What to produce:
When writing out the entries below, keep only the lines from the line with "white mouse: [182,627,258,682]" to the line with "purple ball: [204,264,263,325]", both included, exactly as they are, and leave the pictures aside.

##### Given records #####

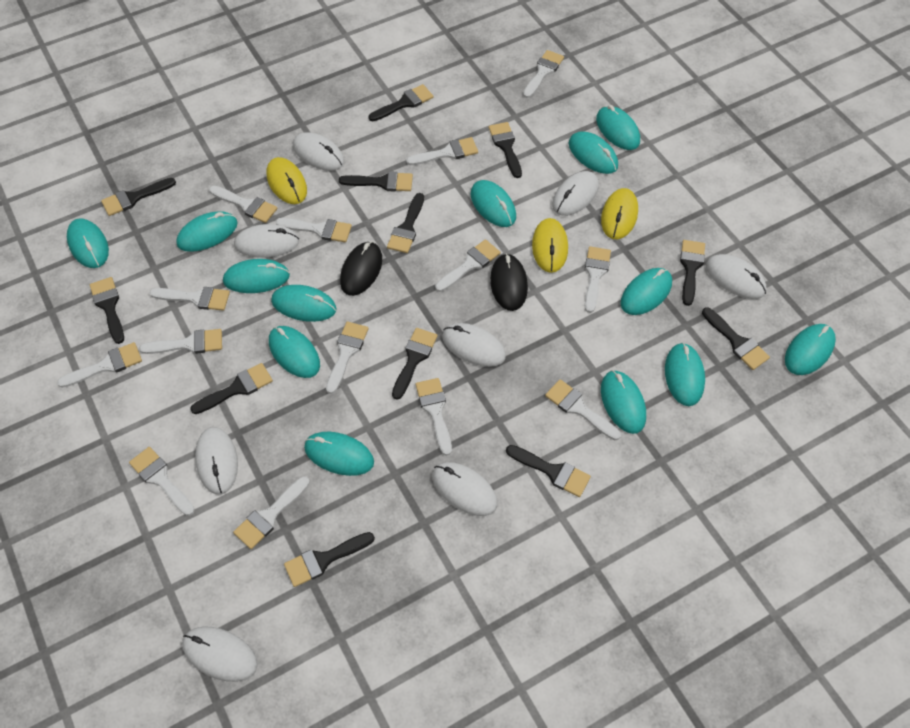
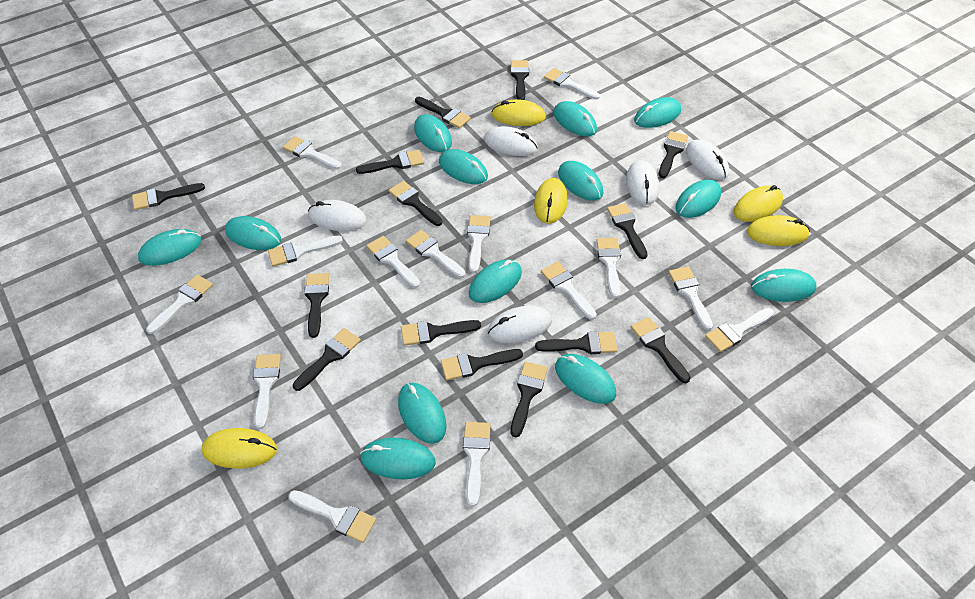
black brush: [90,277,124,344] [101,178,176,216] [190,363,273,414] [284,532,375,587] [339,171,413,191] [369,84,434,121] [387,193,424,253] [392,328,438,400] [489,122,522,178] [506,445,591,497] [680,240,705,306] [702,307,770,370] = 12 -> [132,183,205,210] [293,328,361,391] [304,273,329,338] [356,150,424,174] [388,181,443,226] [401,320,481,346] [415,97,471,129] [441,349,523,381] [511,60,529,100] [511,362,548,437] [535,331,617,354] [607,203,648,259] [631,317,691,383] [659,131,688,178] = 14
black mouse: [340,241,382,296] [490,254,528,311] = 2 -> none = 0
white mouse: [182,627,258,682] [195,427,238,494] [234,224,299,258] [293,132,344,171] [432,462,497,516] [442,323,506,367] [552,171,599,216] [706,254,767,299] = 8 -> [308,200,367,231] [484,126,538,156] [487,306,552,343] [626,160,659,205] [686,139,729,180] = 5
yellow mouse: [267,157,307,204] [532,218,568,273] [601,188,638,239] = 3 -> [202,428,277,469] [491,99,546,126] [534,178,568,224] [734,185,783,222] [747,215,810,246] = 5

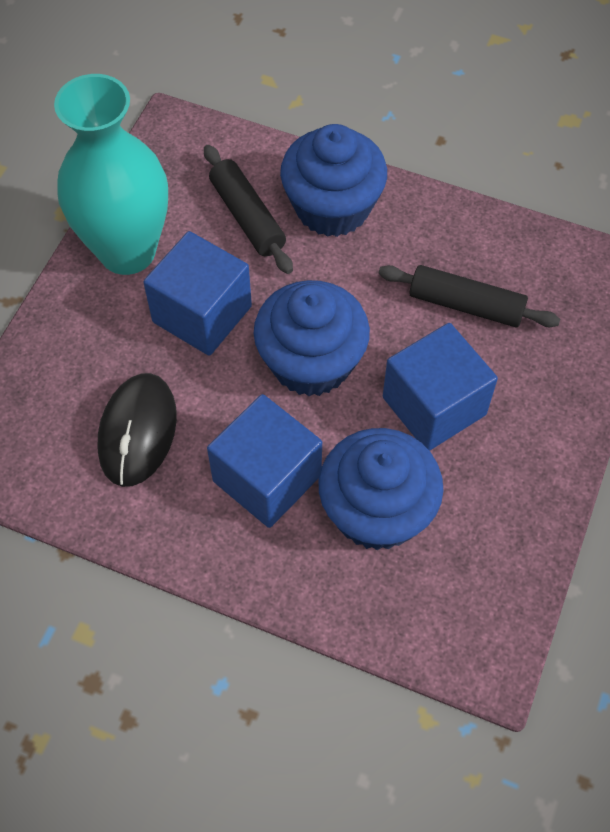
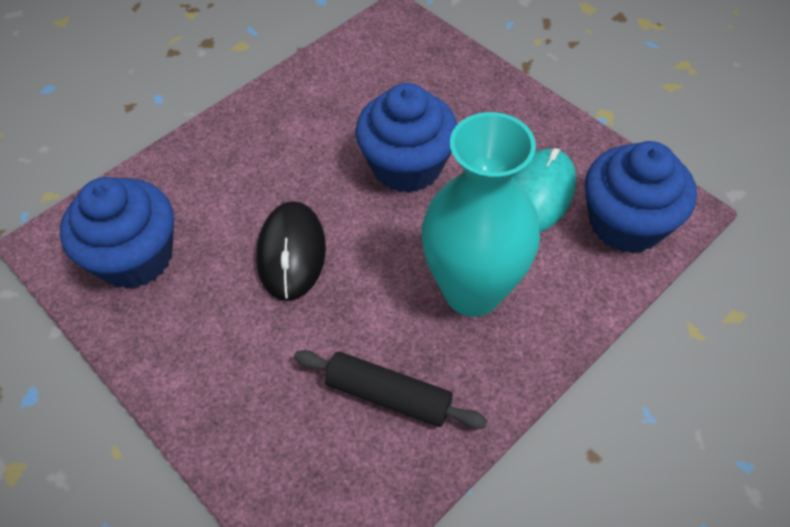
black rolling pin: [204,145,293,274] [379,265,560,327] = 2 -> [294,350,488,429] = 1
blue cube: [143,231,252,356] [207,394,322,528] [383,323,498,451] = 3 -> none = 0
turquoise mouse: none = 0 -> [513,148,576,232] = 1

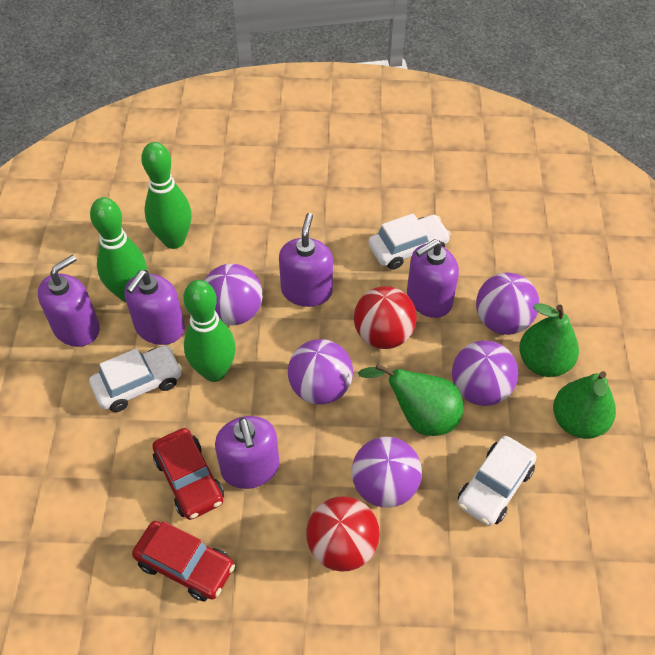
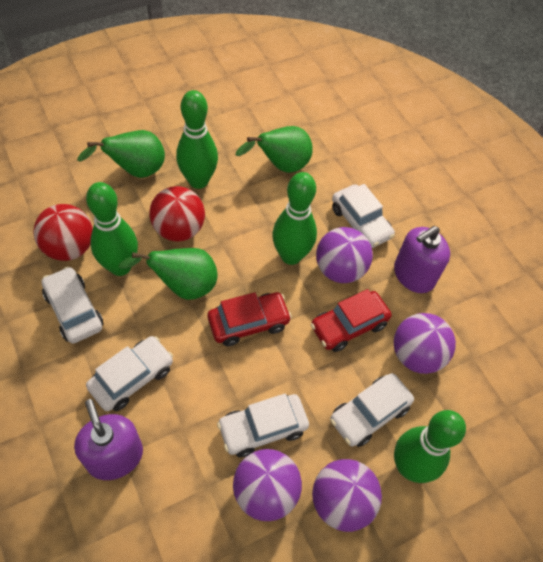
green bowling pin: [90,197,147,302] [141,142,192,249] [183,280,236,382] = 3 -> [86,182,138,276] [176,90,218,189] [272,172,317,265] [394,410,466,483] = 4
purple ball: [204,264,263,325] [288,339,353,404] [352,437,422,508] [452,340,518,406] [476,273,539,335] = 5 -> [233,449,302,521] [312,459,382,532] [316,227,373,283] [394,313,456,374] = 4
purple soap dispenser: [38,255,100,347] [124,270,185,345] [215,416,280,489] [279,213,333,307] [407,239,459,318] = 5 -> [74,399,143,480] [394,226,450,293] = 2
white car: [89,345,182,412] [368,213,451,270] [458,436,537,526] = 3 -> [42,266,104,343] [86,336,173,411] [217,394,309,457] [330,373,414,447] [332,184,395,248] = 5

#####

Answer section:
white mouse: [182,627,258,682] [195,427,238,494] [234,224,299,258] [293,132,344,171] [432,462,497,516] [442,323,506,367] [552,171,599,216] [706,254,767,299] = 8 -> [308,200,367,231] [484,126,538,156] [487,306,552,343] [626,160,659,205] [686,139,729,180] = 5
yellow mouse: [267,157,307,204] [532,218,568,273] [601,188,638,239] = 3 -> [202,428,277,469] [491,99,546,126] [534,178,568,224] [734,185,783,222] [747,215,810,246] = 5

black rolling pin: [204,145,293,274] [379,265,560,327] = 2 -> [294,350,488,429] = 1
blue cube: [143,231,252,356] [207,394,322,528] [383,323,498,451] = 3 -> none = 0
turquoise mouse: none = 0 -> [513,148,576,232] = 1

green bowling pin: [90,197,147,302] [141,142,192,249] [183,280,236,382] = 3 -> [86,182,138,276] [176,90,218,189] [272,172,317,265] [394,410,466,483] = 4
purple ball: [204,264,263,325] [288,339,353,404] [352,437,422,508] [452,340,518,406] [476,273,539,335] = 5 -> [233,449,302,521] [312,459,382,532] [316,227,373,283] [394,313,456,374] = 4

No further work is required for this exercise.